[Image sets with object changes]
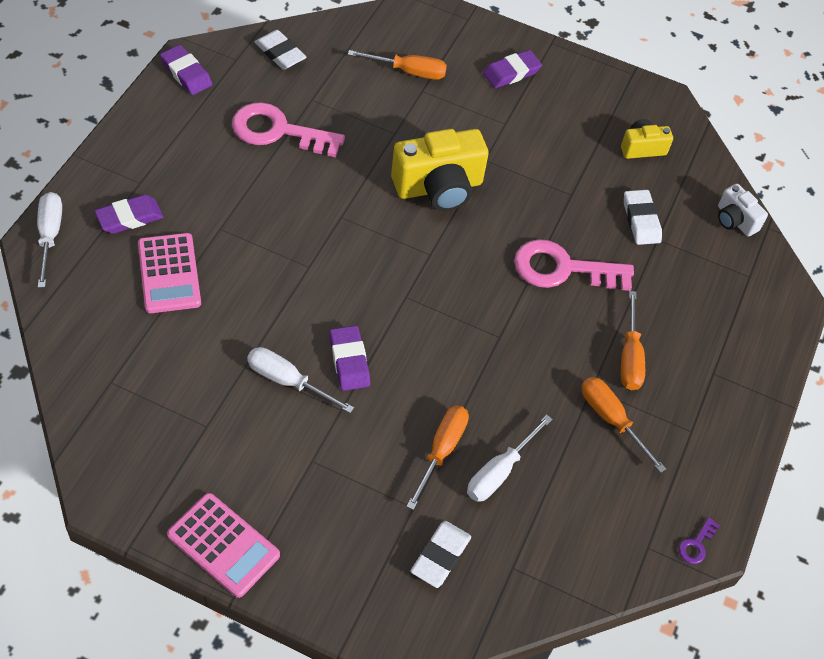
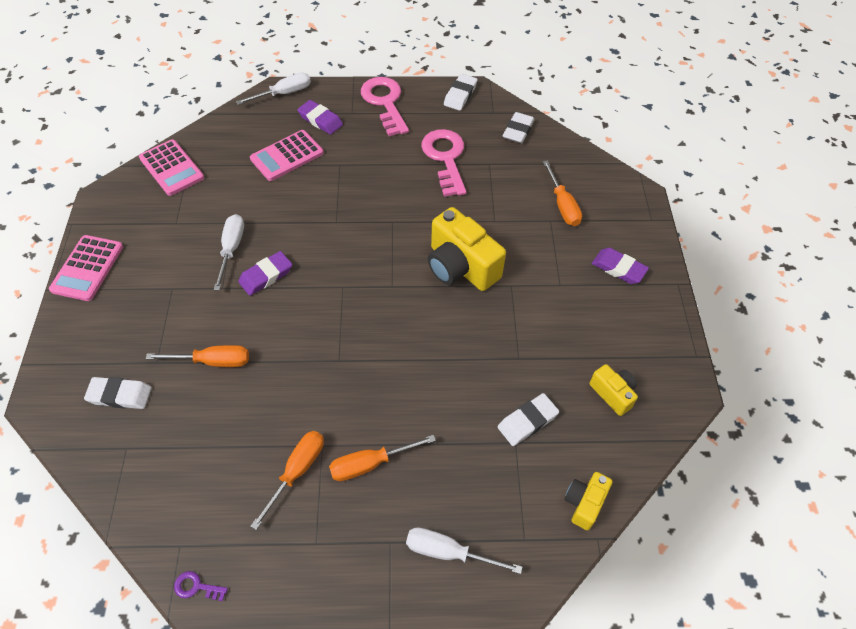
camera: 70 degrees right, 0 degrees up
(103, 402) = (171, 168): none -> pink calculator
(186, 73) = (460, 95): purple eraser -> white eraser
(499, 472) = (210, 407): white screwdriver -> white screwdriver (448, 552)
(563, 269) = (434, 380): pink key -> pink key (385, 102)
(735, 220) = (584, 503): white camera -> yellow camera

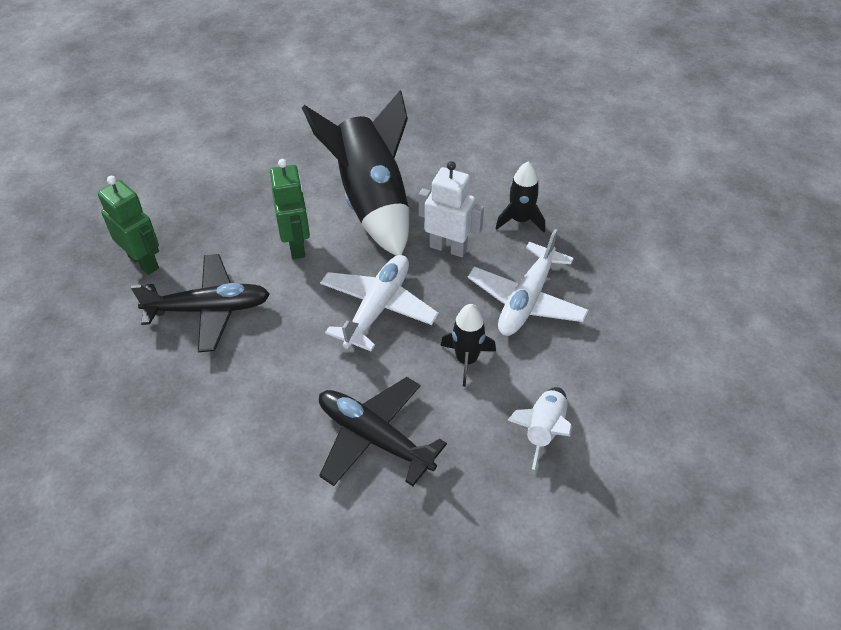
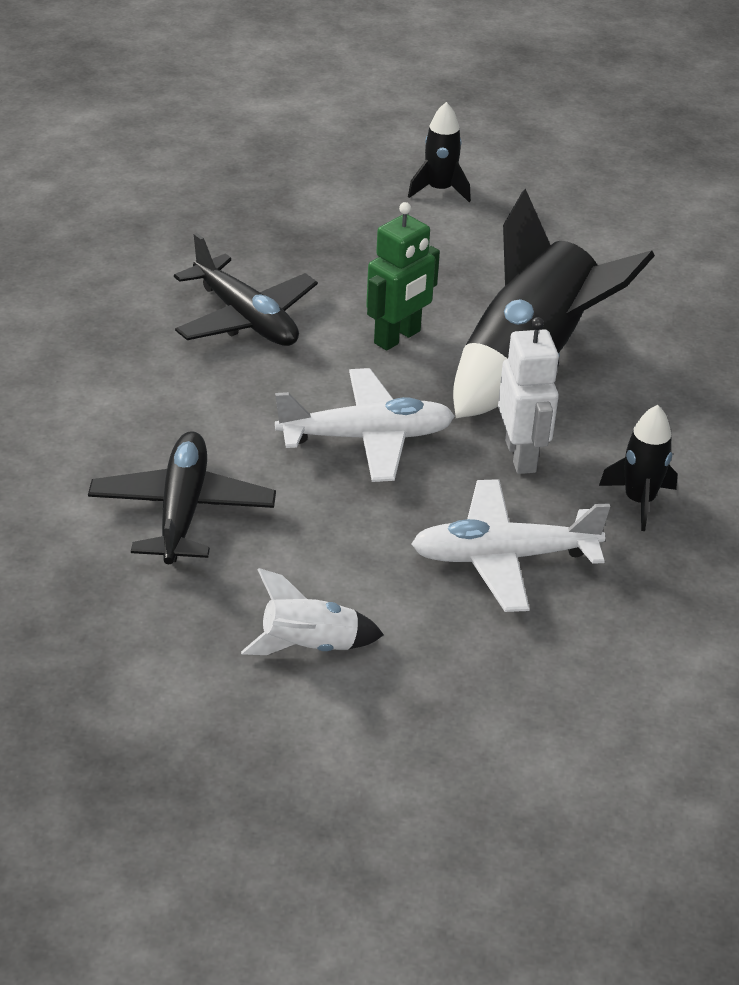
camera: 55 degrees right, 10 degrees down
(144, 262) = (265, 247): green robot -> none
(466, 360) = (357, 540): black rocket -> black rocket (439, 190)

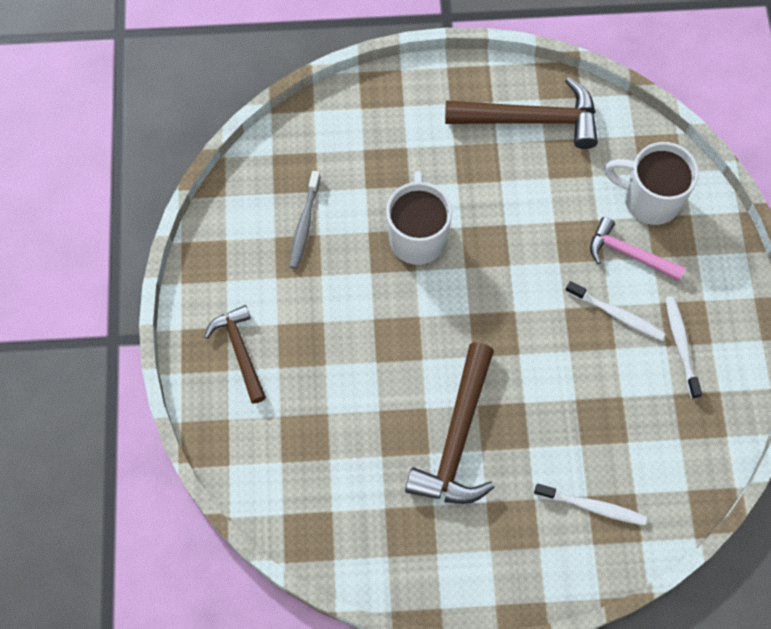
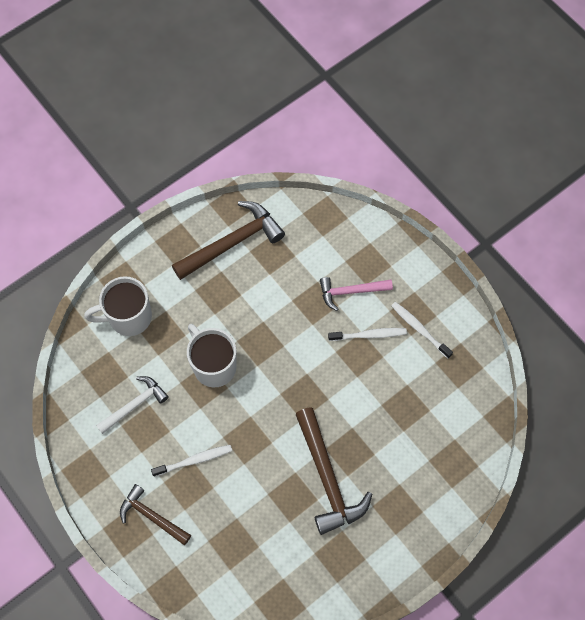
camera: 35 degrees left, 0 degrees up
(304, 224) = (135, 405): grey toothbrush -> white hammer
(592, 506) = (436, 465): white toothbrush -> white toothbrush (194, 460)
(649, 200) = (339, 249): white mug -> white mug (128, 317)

◆ Written task: Please set down every line of the data above precisely, dropping the images.

◆ Exercise response:
camera: 70 degrees right, 0 degrees up
(103, 402) = (171, 168): none -> pink calculator
(186, 73) = (460, 95): purple eraser -> white eraser
(499, 472) = (210, 407): white screwdriver -> white screwdriver (448, 552)
(563, 269) = (434, 380): pink key -> pink key (385, 102)
(735, 220) = (584, 503): white camera -> yellow camera

camera: 55 degrees right, 10 degrees down
(144, 262) = (265, 247): green robot -> none
(466, 360) = (357, 540): black rocket -> black rocket (439, 190)

camera: 35 degrees left, 0 degrees up
(304, 224) = (135, 405): grey toothbrush -> white hammer
(592, 506) = (436, 465): white toothbrush -> white toothbrush (194, 460)
(649, 200) = (339, 249): white mug -> white mug (128, 317)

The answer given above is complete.